* What to work on:
Quote word for word the entries below, starting at the line containing "YZL: none -> 1:05" and ending at the line containing "ZTP: 8:11 -> 8:15", with both of those lines included.

* Task material:
▼
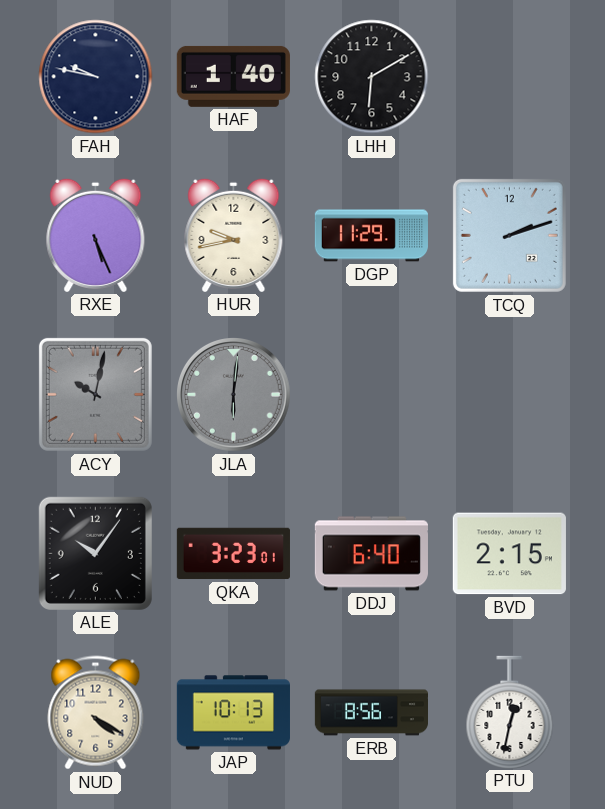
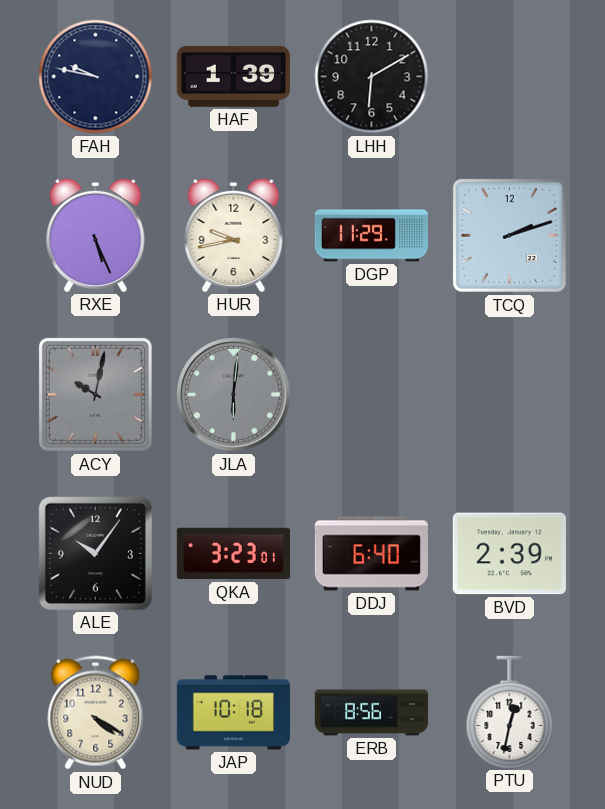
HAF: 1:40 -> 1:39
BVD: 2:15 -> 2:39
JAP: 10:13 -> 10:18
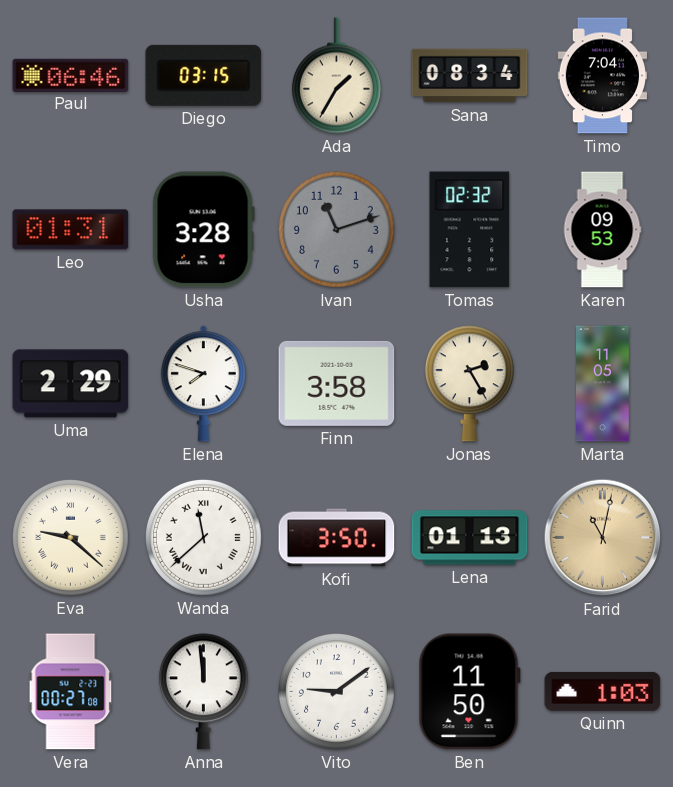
▲
▼
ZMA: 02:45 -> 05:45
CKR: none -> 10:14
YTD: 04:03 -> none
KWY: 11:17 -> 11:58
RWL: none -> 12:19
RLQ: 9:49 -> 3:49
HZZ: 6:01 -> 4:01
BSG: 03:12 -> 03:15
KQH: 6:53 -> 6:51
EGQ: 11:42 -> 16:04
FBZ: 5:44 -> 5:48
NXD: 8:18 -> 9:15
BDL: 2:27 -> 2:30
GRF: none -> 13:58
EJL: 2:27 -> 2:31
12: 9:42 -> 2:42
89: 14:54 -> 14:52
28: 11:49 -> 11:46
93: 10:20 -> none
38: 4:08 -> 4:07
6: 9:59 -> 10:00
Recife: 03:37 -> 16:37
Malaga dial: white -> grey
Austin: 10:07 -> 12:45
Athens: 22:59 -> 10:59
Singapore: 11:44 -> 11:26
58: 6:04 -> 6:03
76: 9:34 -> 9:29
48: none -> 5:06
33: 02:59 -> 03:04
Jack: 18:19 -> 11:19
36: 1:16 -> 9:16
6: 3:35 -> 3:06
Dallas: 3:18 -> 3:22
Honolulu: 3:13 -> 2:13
▲
▼
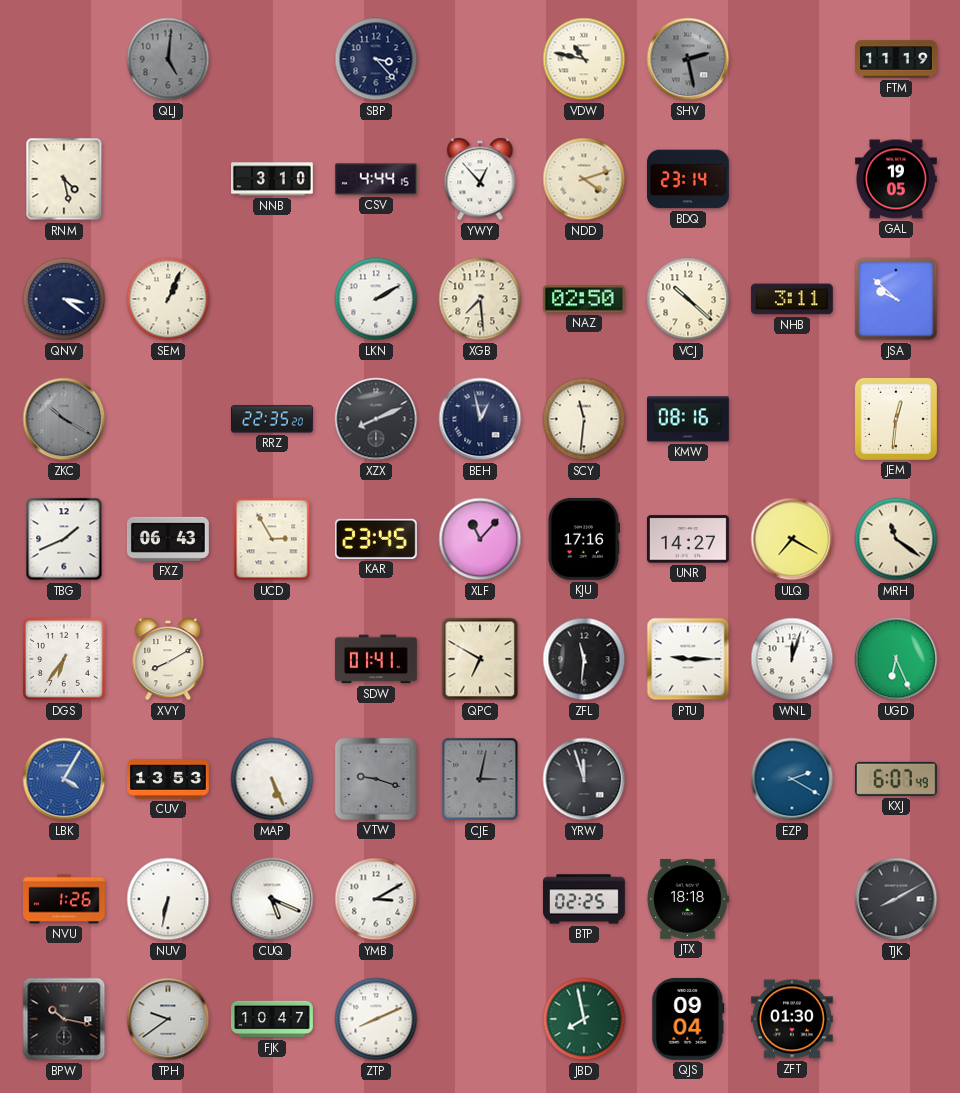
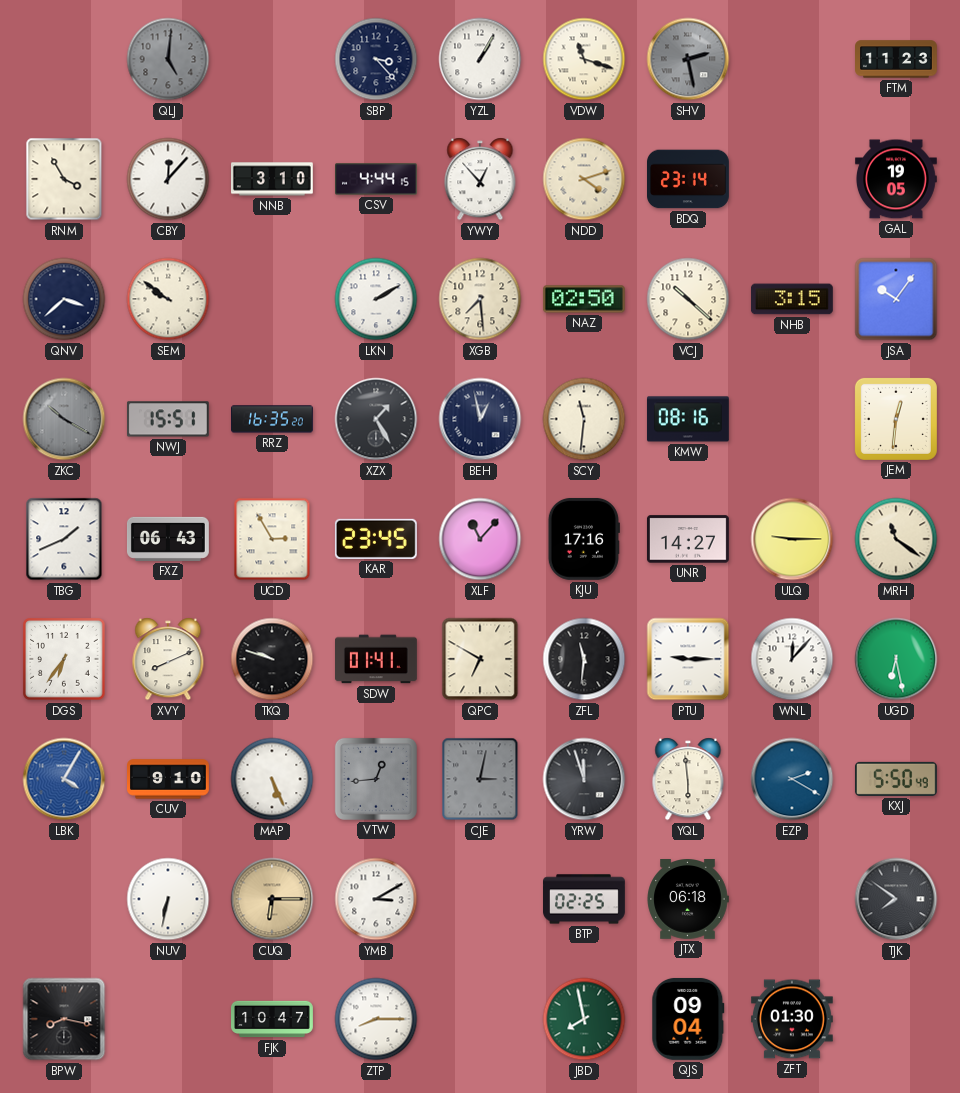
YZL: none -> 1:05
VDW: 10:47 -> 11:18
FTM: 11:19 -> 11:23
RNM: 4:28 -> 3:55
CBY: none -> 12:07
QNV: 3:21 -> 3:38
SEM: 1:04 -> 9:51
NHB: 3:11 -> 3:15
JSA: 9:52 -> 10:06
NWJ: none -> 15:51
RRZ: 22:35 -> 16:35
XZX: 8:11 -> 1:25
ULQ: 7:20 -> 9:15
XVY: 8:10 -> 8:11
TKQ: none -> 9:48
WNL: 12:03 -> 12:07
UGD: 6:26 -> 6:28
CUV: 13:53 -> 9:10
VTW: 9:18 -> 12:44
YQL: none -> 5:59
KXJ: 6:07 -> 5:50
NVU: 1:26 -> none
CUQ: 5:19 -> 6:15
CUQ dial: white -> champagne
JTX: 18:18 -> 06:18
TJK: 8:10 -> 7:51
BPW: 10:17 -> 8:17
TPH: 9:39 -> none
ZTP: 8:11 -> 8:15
▲
* Written solution:
YZL: none -> 1:05
VDW: 10:47 -> 11:18
FTM: 11:19 -> 11:23
RNM: 4:28 -> 3:55
CBY: none -> 12:07
QNV: 3:21 -> 3:38
SEM: 1:04 -> 9:51
NHB: 3:11 -> 3:15
JSA: 9:52 -> 10:06
NWJ: none -> 15:51
RRZ: 22:35 -> 16:35
XZX: 8:11 -> 1:25
ULQ: 7:20 -> 9:15
XVY: 8:10 -> 8:11
TKQ: none -> 9:48
WNL: 12:03 -> 12:07
UGD: 6:26 -> 6:28
CUV: 13:53 -> 9:10
VTW: 9:18 -> 12:44
YQL: none -> 5:59
KXJ: 6:07 -> 5:50
NVU: 1:26 -> none
CUQ: 5:19 -> 6:15
CUQ dial: white -> champagne
JTX: 18:18 -> 06:18
TJK: 8:10 -> 7:51
BPW: 10:17 -> 8:17
TPH: 9:39 -> none
ZTP: 8:11 -> 8:15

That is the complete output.